• _DATA PROVIDED_
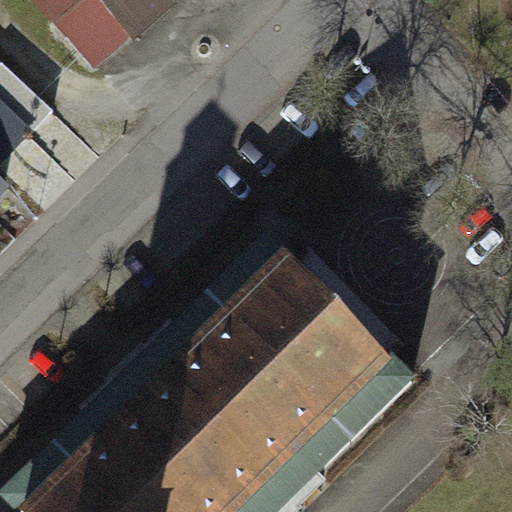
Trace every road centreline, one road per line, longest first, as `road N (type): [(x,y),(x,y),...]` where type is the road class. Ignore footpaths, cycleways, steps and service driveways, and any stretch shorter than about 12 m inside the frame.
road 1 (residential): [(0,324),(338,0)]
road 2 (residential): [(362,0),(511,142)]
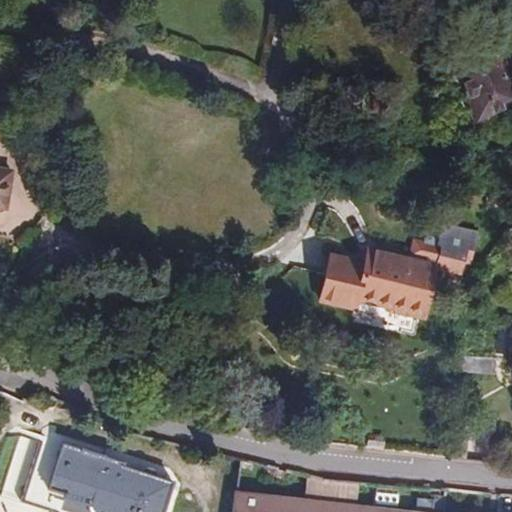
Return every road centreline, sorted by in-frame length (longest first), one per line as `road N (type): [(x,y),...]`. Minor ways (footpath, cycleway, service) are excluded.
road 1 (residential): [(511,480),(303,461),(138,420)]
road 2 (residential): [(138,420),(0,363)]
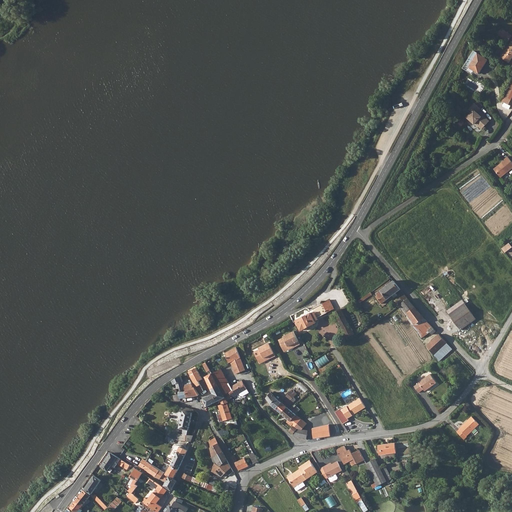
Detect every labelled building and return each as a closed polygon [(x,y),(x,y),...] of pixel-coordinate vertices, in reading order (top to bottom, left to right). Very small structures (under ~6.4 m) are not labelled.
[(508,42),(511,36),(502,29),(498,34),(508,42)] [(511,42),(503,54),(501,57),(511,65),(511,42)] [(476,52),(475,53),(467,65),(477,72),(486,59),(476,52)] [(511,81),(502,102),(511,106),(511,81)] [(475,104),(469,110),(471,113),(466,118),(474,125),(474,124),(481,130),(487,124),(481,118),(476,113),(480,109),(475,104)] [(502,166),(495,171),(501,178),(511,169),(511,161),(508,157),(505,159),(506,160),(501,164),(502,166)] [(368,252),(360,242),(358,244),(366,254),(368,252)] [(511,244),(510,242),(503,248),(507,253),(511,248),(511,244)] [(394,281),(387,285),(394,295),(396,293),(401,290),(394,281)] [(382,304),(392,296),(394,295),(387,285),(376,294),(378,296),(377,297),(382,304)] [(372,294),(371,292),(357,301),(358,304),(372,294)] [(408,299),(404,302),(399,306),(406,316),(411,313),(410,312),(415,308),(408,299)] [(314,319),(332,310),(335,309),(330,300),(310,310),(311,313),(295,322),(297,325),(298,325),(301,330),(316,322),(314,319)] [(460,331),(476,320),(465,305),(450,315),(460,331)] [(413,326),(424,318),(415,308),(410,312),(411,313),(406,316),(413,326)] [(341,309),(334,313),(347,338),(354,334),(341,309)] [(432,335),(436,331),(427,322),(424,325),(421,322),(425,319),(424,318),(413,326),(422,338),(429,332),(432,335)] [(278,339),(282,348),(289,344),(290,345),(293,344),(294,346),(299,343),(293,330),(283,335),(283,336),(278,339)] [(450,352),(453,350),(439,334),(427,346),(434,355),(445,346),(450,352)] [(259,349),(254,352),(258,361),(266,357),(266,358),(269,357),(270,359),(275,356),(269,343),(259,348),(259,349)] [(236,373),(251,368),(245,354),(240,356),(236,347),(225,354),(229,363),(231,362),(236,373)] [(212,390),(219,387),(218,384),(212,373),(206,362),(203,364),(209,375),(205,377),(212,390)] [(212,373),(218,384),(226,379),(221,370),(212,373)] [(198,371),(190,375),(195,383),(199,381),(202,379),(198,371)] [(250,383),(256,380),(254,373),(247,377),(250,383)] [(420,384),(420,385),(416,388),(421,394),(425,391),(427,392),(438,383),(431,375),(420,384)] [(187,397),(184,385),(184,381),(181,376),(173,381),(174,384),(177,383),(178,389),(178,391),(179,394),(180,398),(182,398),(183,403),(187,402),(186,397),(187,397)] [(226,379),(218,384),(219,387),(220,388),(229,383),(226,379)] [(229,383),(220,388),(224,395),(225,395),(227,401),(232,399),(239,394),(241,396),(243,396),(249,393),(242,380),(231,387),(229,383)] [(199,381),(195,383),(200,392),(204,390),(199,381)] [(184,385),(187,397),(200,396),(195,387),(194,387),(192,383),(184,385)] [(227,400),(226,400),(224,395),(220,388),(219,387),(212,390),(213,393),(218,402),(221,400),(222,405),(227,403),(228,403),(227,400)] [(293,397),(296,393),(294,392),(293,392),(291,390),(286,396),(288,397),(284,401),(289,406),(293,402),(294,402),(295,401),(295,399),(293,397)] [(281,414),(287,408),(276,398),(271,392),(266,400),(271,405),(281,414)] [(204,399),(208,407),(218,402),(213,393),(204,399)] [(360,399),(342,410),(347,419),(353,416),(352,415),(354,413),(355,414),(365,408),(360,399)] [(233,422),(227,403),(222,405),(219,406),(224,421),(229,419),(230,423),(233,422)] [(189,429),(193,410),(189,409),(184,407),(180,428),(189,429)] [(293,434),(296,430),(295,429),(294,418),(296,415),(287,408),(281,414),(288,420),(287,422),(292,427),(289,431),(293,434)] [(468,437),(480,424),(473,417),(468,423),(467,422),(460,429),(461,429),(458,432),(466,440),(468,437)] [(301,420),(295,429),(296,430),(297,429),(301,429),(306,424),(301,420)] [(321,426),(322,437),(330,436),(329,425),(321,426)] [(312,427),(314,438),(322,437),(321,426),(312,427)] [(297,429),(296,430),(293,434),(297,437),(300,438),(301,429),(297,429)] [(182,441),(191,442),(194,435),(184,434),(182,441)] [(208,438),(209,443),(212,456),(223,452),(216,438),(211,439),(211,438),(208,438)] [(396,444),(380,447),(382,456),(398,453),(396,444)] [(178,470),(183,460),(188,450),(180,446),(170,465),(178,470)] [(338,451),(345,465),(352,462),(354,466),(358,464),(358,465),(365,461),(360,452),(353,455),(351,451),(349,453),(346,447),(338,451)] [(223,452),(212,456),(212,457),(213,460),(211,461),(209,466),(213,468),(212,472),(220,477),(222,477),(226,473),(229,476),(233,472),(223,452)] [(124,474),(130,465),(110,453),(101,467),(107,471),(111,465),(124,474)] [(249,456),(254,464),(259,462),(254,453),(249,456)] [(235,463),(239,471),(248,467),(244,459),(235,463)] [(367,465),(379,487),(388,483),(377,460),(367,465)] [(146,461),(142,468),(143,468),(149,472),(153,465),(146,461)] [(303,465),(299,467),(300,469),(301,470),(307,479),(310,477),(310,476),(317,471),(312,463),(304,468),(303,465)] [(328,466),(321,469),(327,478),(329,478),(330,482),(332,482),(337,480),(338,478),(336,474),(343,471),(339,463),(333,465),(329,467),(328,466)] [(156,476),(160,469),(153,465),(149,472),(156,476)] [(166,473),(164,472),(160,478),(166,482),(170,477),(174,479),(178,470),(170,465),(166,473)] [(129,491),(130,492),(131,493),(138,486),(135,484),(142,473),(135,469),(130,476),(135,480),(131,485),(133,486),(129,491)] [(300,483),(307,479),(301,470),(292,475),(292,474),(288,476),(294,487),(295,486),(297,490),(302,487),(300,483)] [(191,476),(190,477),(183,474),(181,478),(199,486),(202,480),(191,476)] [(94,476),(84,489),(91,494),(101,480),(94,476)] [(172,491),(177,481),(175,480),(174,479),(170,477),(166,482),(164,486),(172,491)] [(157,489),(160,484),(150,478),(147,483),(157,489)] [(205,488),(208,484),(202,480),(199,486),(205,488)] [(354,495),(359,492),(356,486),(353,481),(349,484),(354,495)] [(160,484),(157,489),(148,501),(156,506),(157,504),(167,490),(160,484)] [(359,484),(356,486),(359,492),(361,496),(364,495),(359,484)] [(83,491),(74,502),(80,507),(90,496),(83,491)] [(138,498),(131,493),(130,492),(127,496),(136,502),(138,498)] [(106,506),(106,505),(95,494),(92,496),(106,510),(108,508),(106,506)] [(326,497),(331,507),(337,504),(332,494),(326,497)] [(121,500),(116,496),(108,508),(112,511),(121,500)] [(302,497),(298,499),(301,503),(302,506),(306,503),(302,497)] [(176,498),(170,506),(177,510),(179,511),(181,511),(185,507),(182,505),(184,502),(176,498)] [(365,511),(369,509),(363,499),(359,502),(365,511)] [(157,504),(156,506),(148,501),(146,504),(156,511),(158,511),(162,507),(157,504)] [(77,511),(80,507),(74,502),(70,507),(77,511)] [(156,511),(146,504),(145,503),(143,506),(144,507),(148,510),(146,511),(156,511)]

• _GIVEN EXERCISE_
Format the records as a JSON list of strings, one string per line and no blank lines, starting with the first line of the records and going on through the line that contains "road 2 (residential): [(138,420),(0,363)]". Leave the pictures out.

• _ANSWER TO THE EXERCISE_
[
  "Trace every road centreline, one road per line, longest first, as `road N (type): [(x,y),(x,y),...]` where type is the road class. Ignore footpaths, cycleways, steps and service driveways, and any stretch shorter than about 12 m inside the frame.",
  "road 1 (residential): [(0,324),(338,0)]",
  "road 2 (residential): [(362,0),(511,142)]",
  "Return every road centreline, sorted by in-frame length (longest first), one per line as `road N (type): [(x,y),...]`. Minor ways (footpath, cycleway, service) are excluded.",
  "road 1 (residential): [(511,480),(303,461),(138,420)]",
  "road 2 (residential): [(138,420),(0,363)]"
]